__Objective__: Print the listing below verbatim, starting at its first line and ending with the line that contains "Identify the location of object that is at", with both of those lines included.

(Records)

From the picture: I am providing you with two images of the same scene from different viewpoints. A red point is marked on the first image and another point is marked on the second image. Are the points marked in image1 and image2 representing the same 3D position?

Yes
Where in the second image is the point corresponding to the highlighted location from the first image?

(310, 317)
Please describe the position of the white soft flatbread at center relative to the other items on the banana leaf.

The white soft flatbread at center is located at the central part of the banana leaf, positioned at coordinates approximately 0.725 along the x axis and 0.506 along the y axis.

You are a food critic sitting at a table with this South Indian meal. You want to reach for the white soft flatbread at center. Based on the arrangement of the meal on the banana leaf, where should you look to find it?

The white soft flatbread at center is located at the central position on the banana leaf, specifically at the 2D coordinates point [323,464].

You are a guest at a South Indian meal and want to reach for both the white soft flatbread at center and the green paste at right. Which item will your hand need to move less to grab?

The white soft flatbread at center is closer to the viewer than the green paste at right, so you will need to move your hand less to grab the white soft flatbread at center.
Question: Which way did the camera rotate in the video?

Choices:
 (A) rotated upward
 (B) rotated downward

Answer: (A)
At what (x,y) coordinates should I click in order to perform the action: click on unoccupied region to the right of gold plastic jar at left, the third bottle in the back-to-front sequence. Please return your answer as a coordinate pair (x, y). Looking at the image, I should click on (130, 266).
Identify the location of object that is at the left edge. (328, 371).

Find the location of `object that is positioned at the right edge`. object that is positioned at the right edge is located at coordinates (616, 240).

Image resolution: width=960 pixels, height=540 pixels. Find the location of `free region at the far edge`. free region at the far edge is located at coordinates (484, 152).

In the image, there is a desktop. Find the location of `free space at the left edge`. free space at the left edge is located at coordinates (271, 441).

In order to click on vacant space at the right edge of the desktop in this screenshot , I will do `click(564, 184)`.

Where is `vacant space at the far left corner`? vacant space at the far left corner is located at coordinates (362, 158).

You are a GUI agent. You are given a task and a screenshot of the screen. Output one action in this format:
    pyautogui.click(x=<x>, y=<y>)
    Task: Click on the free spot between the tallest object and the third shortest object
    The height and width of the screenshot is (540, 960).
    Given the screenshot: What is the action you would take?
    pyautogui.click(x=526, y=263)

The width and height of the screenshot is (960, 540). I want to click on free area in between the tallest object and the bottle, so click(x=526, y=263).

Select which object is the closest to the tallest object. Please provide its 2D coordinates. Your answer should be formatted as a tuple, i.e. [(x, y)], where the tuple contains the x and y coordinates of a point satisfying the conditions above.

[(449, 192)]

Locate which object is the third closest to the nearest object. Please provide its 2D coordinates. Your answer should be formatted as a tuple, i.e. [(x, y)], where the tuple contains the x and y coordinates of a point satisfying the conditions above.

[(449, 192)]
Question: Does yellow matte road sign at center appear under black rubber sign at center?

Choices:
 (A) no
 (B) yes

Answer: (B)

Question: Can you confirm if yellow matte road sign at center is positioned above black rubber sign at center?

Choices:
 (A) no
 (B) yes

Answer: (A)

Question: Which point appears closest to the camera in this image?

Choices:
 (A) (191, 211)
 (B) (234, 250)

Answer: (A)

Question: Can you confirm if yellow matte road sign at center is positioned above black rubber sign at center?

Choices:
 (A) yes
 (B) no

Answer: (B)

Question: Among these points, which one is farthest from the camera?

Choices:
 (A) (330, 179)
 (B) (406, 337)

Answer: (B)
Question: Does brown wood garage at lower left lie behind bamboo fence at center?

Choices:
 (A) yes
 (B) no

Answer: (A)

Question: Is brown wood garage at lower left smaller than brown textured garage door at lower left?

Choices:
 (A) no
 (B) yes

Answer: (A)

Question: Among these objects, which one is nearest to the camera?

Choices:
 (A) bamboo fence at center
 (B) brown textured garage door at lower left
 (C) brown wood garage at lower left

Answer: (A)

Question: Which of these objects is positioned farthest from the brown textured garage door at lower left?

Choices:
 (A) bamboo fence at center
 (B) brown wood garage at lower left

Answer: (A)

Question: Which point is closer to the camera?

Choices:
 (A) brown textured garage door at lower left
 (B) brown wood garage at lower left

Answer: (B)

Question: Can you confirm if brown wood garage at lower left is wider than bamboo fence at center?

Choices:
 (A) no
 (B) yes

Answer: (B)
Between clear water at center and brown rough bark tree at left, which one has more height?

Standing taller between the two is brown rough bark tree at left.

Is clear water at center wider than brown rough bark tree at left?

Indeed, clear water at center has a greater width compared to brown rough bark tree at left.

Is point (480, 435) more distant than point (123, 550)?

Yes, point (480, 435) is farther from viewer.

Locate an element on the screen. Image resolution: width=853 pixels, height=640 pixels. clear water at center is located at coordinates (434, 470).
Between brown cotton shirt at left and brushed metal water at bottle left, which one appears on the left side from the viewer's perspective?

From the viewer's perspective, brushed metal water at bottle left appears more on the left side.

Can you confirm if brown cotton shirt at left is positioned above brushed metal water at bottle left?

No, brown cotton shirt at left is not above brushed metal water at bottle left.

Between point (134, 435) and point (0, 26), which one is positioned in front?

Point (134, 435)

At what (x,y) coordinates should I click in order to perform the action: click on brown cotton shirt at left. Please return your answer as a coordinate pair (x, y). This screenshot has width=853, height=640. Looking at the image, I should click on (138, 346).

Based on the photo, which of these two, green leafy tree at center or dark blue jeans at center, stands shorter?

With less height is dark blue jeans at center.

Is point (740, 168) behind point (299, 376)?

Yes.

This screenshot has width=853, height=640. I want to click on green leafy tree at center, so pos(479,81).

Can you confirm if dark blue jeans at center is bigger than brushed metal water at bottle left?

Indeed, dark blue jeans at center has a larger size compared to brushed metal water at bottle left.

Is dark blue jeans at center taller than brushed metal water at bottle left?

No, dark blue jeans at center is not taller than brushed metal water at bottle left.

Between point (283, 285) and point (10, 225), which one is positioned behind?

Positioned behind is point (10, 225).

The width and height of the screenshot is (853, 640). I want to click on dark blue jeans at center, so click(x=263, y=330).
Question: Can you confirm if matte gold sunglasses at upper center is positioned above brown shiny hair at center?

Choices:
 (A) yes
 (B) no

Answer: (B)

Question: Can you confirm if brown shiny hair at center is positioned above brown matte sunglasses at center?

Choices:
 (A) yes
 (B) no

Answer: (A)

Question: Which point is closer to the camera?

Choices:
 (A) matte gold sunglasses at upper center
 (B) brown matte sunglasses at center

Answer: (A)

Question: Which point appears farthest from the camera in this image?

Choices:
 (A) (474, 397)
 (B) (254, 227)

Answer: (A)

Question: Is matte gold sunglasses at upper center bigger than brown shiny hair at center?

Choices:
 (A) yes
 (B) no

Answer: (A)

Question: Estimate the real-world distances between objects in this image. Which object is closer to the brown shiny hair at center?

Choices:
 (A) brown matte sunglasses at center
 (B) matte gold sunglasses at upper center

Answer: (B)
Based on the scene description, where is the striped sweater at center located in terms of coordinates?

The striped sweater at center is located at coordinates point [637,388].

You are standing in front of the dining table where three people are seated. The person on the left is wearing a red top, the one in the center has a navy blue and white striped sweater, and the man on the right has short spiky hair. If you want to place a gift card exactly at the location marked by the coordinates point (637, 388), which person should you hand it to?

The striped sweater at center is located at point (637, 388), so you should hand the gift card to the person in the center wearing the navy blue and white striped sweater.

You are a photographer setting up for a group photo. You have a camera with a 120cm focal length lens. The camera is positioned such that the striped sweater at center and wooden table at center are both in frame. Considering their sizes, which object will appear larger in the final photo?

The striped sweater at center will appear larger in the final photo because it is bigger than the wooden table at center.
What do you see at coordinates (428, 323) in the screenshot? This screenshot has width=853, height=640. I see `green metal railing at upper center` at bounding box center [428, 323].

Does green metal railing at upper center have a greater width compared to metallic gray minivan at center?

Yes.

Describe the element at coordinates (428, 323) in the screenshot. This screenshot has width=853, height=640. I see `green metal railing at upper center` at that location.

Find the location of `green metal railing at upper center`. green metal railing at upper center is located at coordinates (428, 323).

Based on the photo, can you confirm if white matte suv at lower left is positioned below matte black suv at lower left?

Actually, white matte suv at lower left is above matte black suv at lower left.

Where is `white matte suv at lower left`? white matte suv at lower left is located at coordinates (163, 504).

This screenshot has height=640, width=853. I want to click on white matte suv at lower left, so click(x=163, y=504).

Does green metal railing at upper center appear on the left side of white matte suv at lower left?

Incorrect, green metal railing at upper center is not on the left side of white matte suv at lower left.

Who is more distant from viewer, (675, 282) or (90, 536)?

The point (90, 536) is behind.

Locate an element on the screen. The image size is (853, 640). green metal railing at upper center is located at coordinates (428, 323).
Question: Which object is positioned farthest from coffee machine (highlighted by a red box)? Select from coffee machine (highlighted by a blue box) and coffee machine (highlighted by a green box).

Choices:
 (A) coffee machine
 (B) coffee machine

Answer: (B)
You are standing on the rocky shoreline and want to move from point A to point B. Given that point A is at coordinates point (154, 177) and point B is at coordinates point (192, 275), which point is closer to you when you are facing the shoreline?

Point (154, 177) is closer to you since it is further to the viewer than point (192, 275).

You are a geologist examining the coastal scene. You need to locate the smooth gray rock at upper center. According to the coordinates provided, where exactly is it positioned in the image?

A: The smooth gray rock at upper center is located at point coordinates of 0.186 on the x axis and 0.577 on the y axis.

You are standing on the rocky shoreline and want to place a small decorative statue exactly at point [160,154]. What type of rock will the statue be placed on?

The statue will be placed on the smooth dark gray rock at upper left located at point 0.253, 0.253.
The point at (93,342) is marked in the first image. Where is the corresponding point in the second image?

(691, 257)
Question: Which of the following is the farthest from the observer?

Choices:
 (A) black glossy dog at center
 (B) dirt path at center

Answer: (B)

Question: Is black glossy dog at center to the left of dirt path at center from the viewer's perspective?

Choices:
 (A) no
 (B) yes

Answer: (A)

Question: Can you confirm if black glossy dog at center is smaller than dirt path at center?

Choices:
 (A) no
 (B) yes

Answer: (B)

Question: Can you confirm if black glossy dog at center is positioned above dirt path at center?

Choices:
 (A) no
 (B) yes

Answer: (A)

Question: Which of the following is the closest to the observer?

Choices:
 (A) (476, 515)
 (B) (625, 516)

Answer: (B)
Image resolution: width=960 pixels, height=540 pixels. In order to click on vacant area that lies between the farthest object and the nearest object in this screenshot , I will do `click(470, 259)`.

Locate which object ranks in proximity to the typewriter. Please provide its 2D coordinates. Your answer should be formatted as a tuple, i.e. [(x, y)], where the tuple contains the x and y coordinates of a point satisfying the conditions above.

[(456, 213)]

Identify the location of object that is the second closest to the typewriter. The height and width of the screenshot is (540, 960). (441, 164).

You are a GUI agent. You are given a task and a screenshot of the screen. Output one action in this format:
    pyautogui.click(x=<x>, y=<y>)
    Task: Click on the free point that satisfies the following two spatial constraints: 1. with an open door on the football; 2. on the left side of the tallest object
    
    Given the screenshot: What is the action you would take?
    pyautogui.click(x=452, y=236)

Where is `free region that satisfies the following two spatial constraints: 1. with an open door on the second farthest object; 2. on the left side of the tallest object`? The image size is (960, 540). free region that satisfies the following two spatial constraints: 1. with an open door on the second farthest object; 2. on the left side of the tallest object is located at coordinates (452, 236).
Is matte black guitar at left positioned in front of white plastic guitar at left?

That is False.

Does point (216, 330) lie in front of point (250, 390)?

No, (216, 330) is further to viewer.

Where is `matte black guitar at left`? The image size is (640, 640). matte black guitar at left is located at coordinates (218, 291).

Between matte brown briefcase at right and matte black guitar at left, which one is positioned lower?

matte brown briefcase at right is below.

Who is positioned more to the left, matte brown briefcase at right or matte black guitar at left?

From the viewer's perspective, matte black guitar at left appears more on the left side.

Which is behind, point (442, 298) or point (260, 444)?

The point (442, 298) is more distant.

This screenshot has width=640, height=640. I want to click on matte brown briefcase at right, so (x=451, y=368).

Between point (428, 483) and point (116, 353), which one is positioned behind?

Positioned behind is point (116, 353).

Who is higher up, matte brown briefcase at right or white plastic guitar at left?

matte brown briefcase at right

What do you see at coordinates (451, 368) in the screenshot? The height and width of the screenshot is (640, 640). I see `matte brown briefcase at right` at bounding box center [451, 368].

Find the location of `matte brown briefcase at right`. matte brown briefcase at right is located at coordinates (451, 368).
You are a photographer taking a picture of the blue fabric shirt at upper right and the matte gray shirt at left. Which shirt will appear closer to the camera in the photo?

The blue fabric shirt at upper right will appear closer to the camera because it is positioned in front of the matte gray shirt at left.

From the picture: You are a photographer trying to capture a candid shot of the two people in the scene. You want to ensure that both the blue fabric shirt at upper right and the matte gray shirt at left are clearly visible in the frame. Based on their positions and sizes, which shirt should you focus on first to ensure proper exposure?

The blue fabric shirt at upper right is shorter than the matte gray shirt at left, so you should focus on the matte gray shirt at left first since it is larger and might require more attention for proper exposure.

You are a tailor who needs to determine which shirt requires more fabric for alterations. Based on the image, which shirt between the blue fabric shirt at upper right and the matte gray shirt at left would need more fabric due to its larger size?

__Output for this task__:
From the picture: I am providing you with two images of the same scene from different viewpoints. A red point is marked on the first image and another point is marked on the second image. Are the points marked in image1 and image2 representing the same 3D position?

Yes
Where in the second image is the point corresponding to the highlighted location from the first image?

(310, 317)
Please describe the position of the white soft flatbread at center relative to the other items on the banana leaf.

The white soft flatbread at center is located at the central part of the banana leaf, positioned at coordinates approximately 0.725 along the x axis and 0.506 along the y axis.

You are a food critic sitting at a table with this South Indian meal. You want to reach for the white soft flatbread at center. Based on the arrangement of the meal on the banana leaf, where should you look to find it?

The white soft flatbread at center is located at the central position on the banana leaf, specifically at the 2D coordinates point [323,464].

You are a guest at a South Indian meal and want to reach for both the white soft flatbread at center and the green paste at right. Which item will your hand need to move less to grab?

The white soft flatbread at center is closer to the viewer than the green paste at right, so you will need to move your hand less to grab the white soft flatbread at center.
Question: Which way did the camera rotate in the video?

Choices:
 (A) rotated upward
 (B) rotated downward

Answer: (A)
At what (x,y) coordinates should I click in order to perform the action: click on unoccupied region to the right of gold plastic jar at left, the third bottle in the back-to-front sequence. Please return your answer as a coordinate pair (x, y). Looking at the image, I should click on (130, 266).
Identify the location of object that is at the left edge. (328, 371).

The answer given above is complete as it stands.